▶ [TASK PROMPT]:
Report how many lines in the following entries contain "none". Nothing else should be given.

▶ [SUPPLIED RECORDS]:

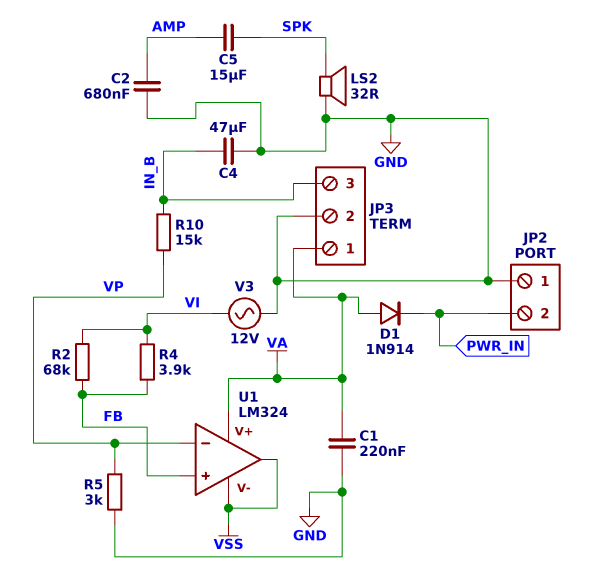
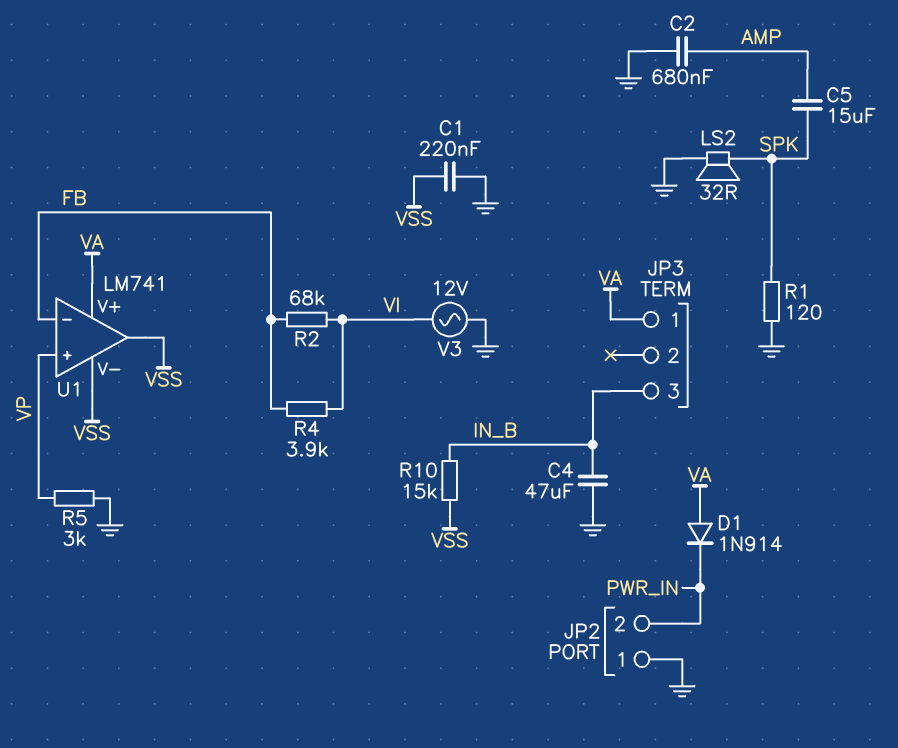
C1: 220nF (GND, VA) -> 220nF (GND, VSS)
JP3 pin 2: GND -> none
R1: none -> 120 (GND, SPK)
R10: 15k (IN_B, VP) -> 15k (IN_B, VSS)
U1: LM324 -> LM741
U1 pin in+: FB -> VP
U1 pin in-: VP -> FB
* * *
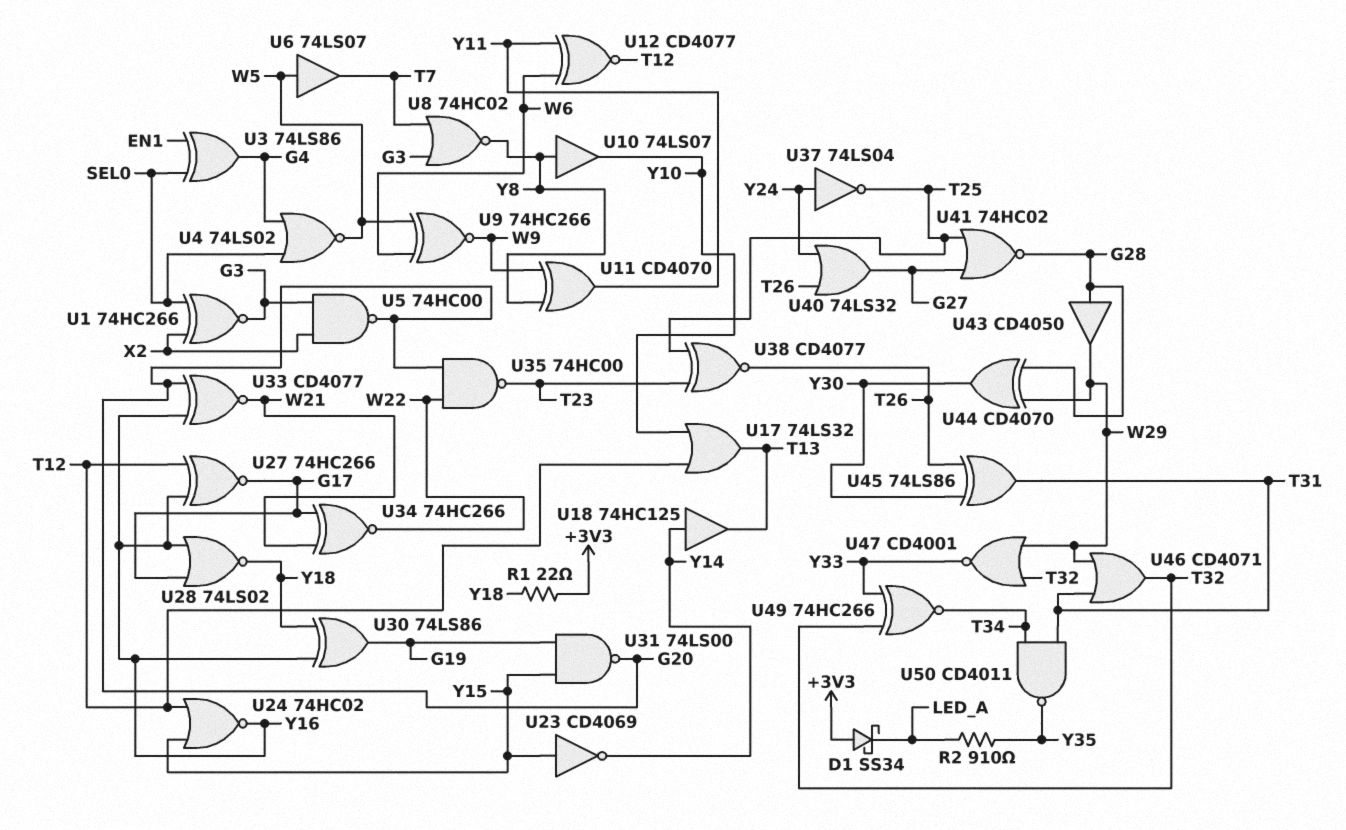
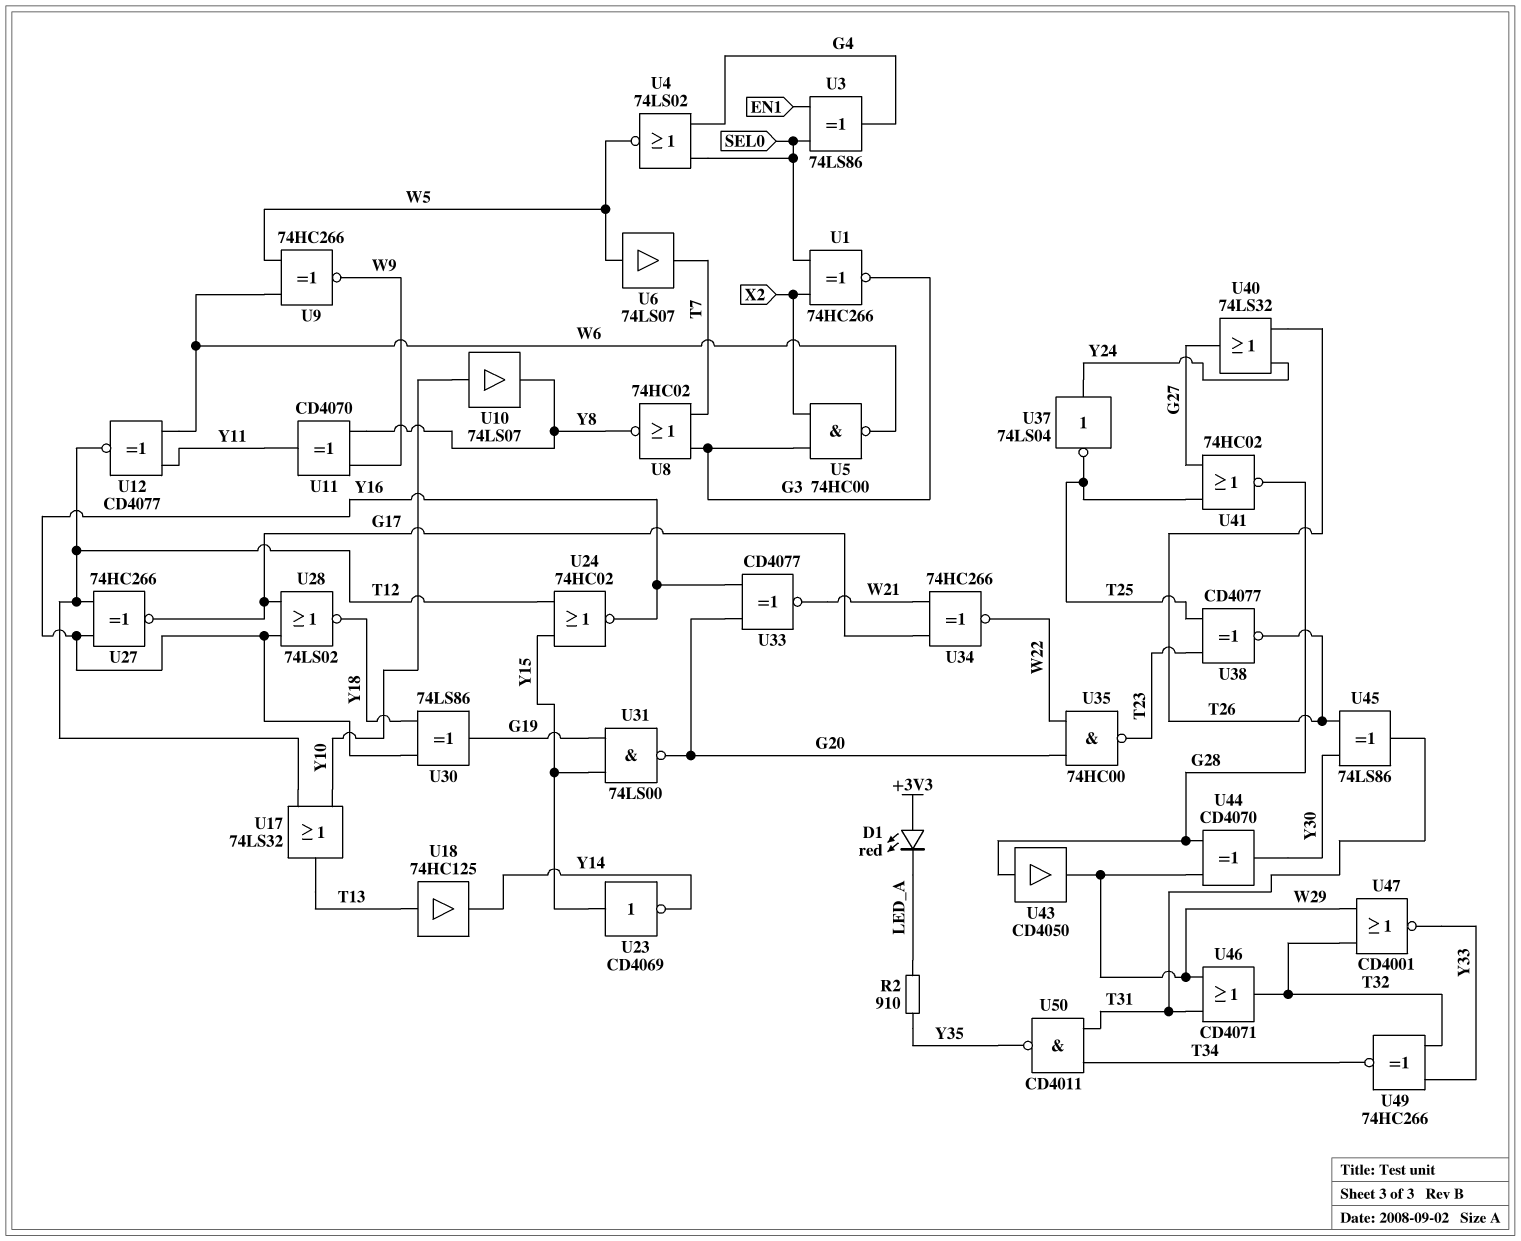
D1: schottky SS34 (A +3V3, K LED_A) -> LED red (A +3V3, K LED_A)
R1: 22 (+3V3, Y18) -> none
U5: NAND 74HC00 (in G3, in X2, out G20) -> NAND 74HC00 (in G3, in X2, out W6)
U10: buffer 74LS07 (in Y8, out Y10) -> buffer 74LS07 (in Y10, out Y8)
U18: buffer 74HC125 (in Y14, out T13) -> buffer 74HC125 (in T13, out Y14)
--
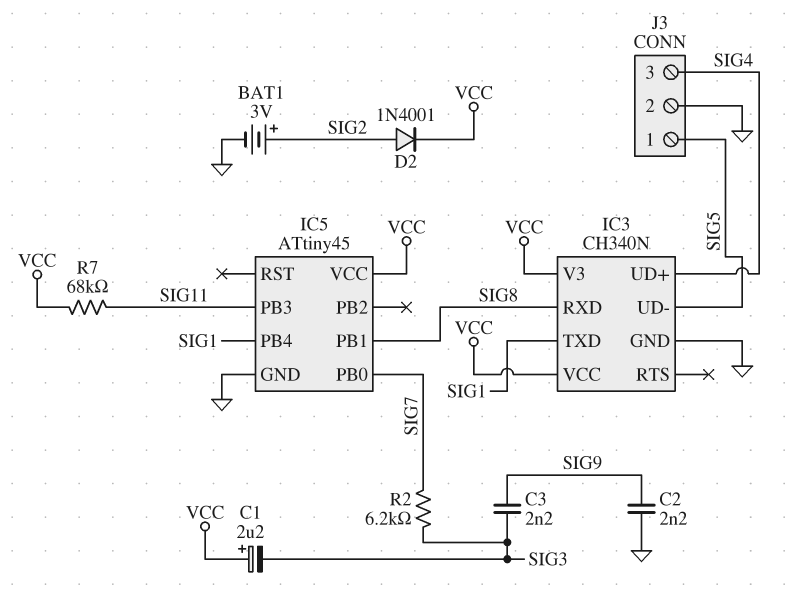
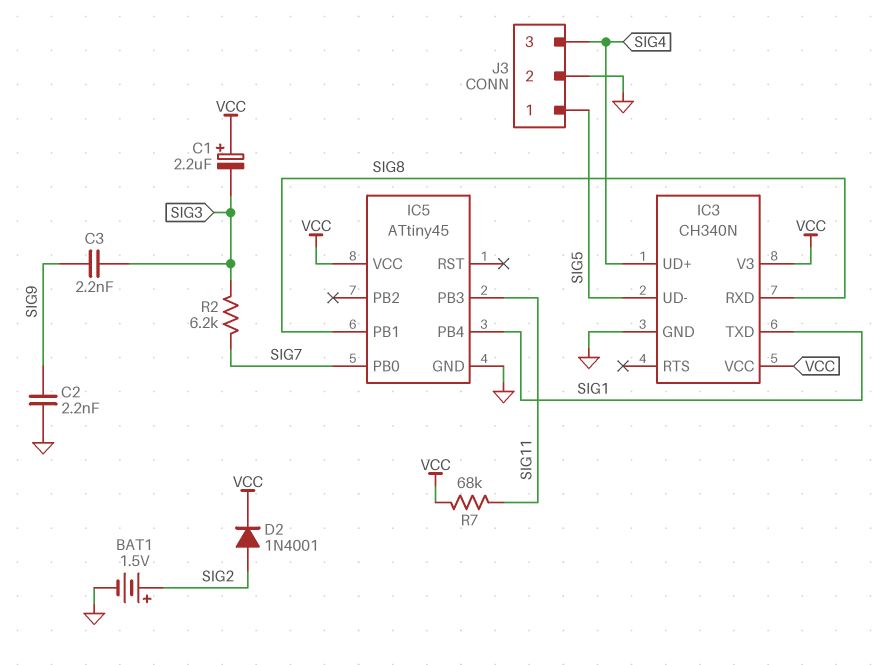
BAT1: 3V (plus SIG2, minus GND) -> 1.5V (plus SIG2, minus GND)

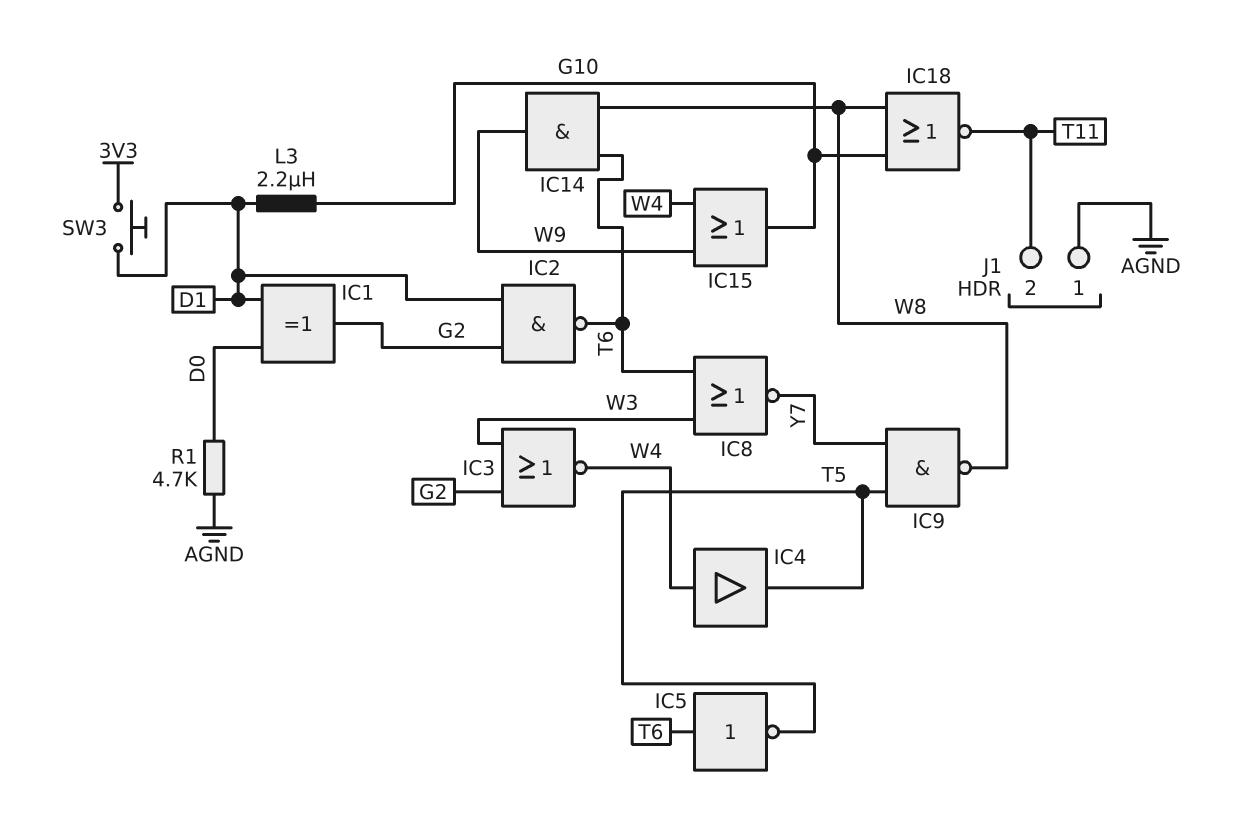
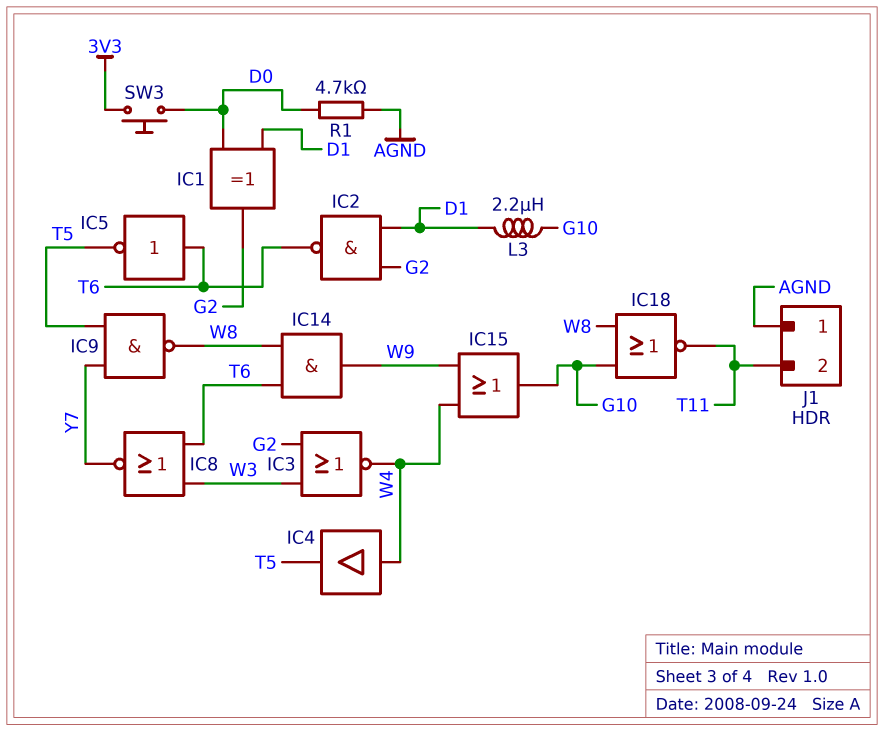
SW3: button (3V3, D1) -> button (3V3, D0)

▶ [ANSWER TO THE PROBLEM]:
3